[Stored data entries]
- Opening Delimiter -

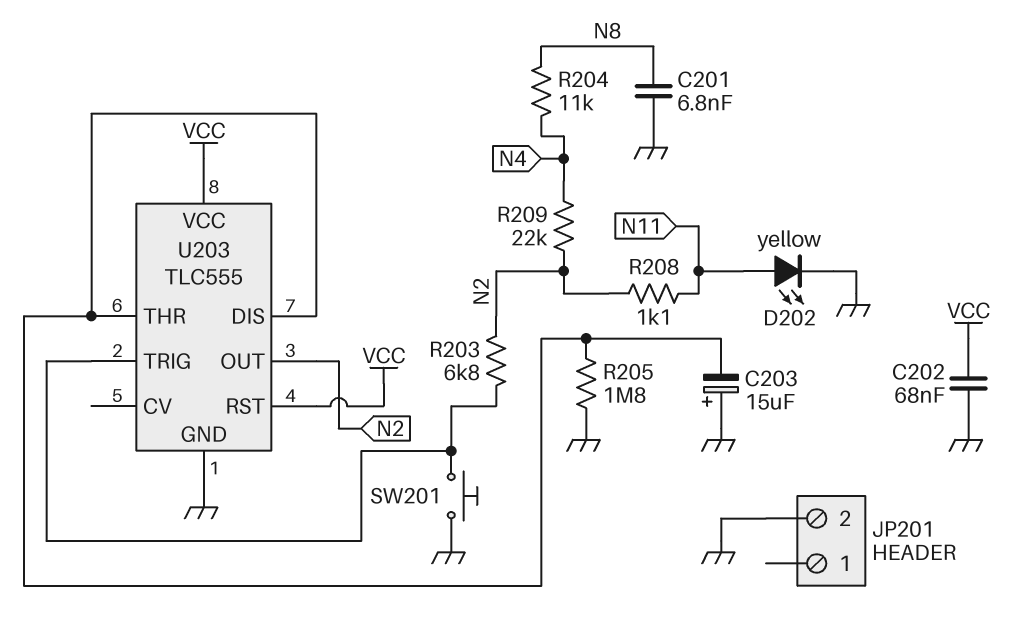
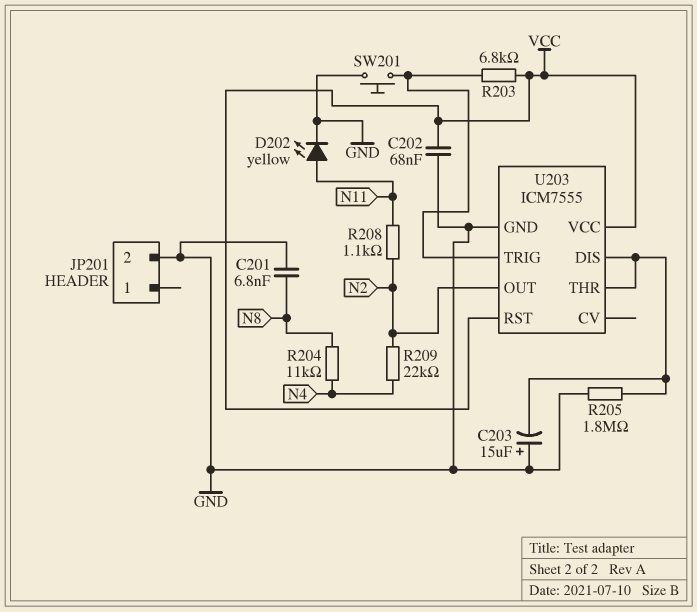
R203: 6.8k (N2, U203/TRIG) -> 6.8k (U203/TRIG, VCC)
U203: TLC555 -> ICM7555

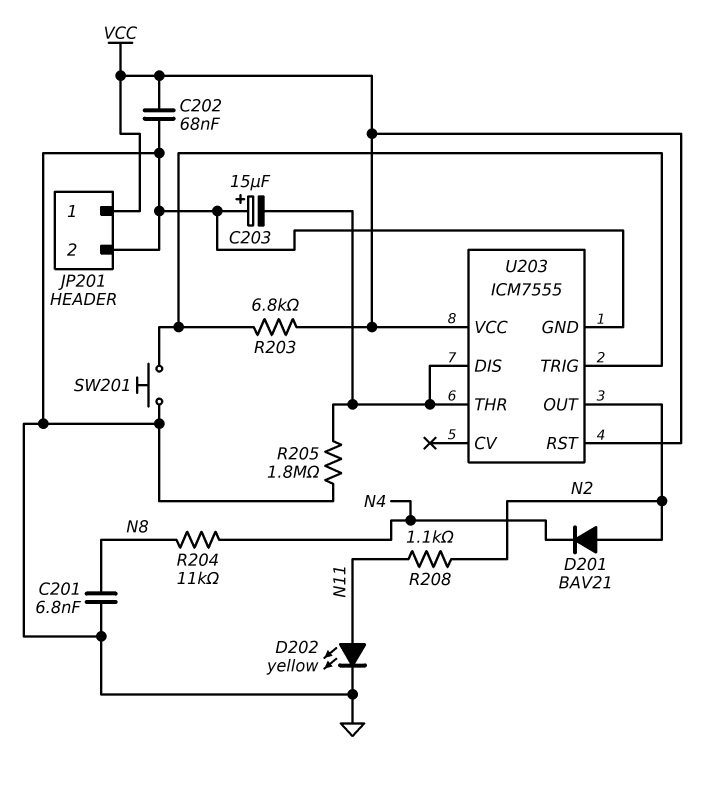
D201: none -> diode BAV21 (A N2, K N4)
JP201 pin 1: none -> VCC
R209: 22k (N2, N4) -> none

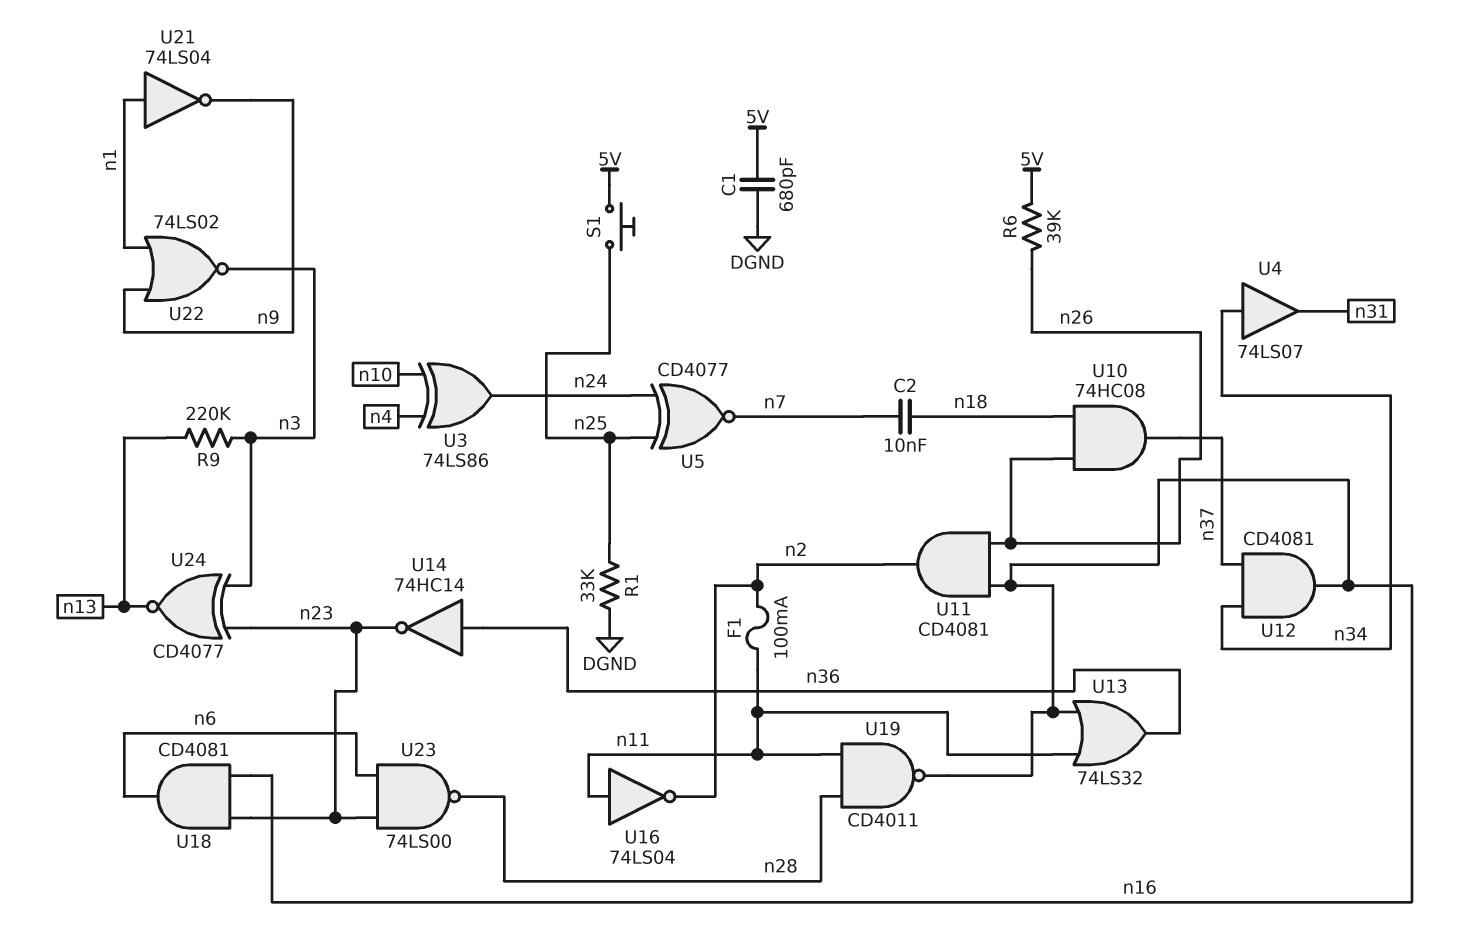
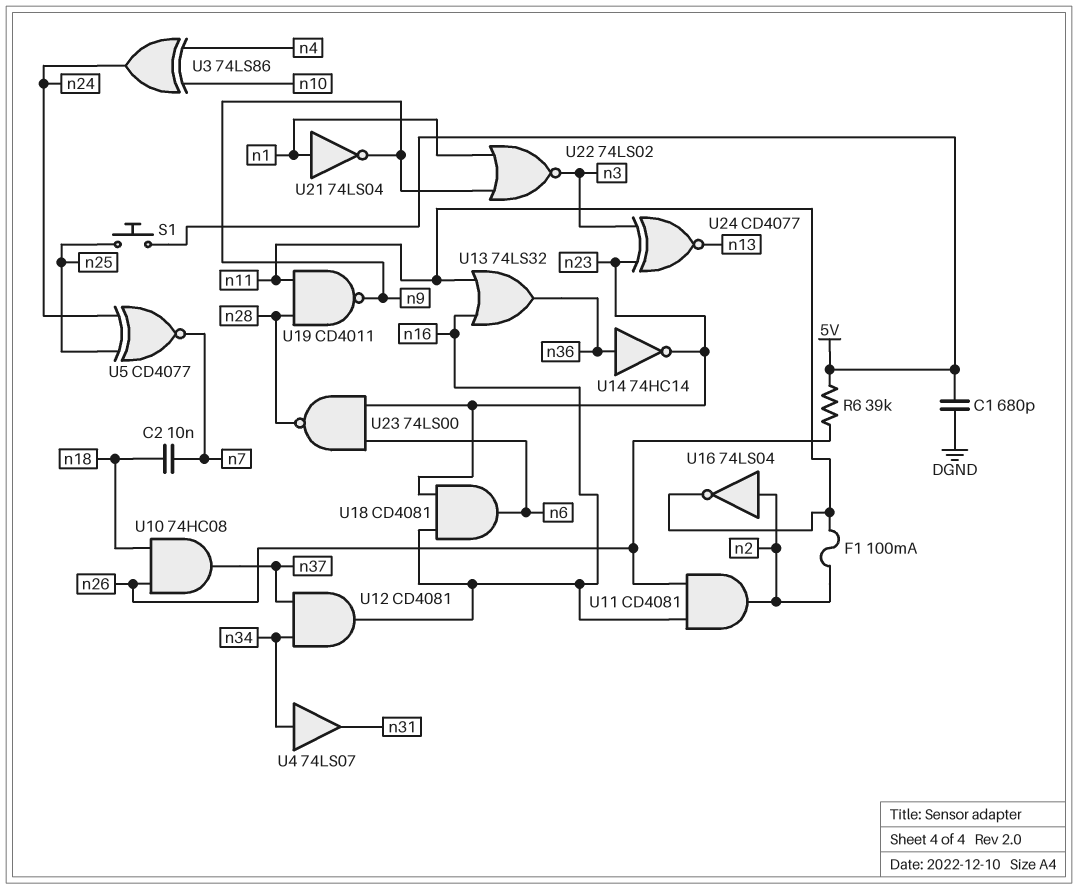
R1: 33k (DGND, n25) -> none
R9: 220k (n3, n13) -> none
U16: NOT 74LS04 (in n11, out n2) -> NOT 74LS04 (in n2, out n11)
U19: NAND CD4011 (in n11, in n28, out n16) -> NAND CD4011 (in n11, in n28, out n9)

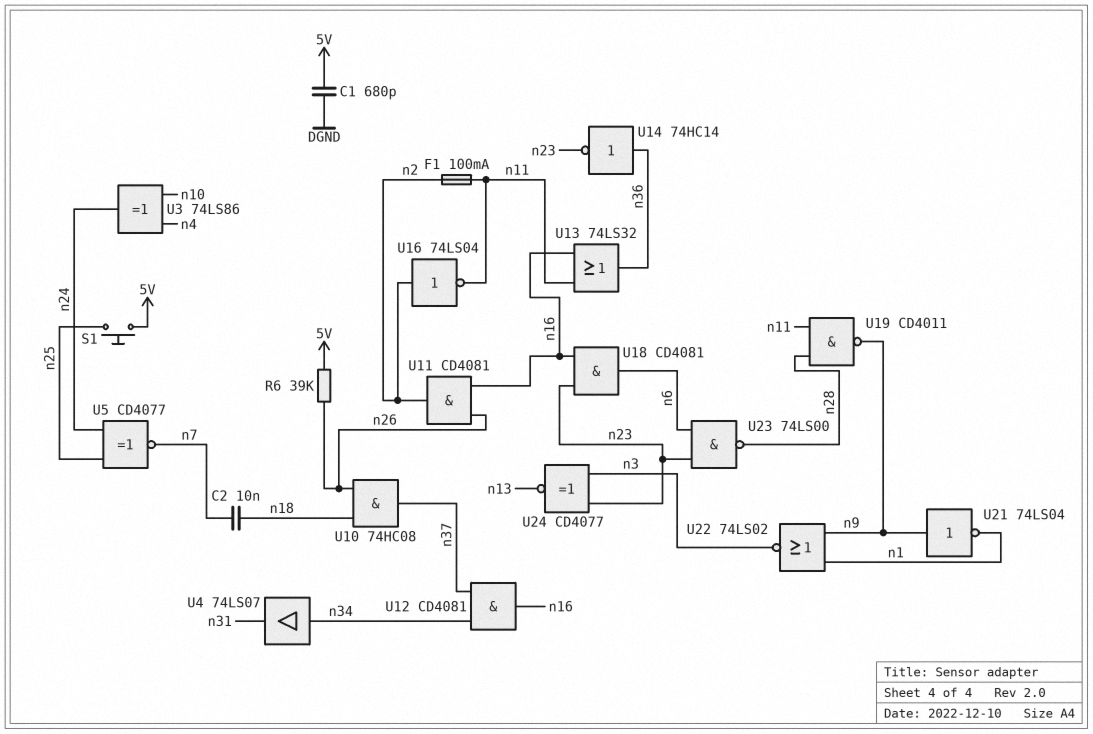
U21: NOT 74LS04 (in n1, out n9) -> NOT 74LS04 (in n9, out n1)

- Closing Delimiter -

EXERCISE GOAL: Every line from the one containing "R9: 220k (n3, n13) -> none" through the last line of the data is to be retyped exactly, with nothing added and no pictures included.

SOLUTION:
R9: 220k (n3, n13) -> none
U16: NOT 74LS04 (in n11, out n2) -> NOT 74LS04 (in n2, out n11)
U19: NAND CD4011 (in n11, in n28, out n16) -> NAND CD4011 (in n11, in n28, out n9)

U21: NOT 74LS04 (in n1, out n9) -> NOT 74LS04 (in n9, out n1)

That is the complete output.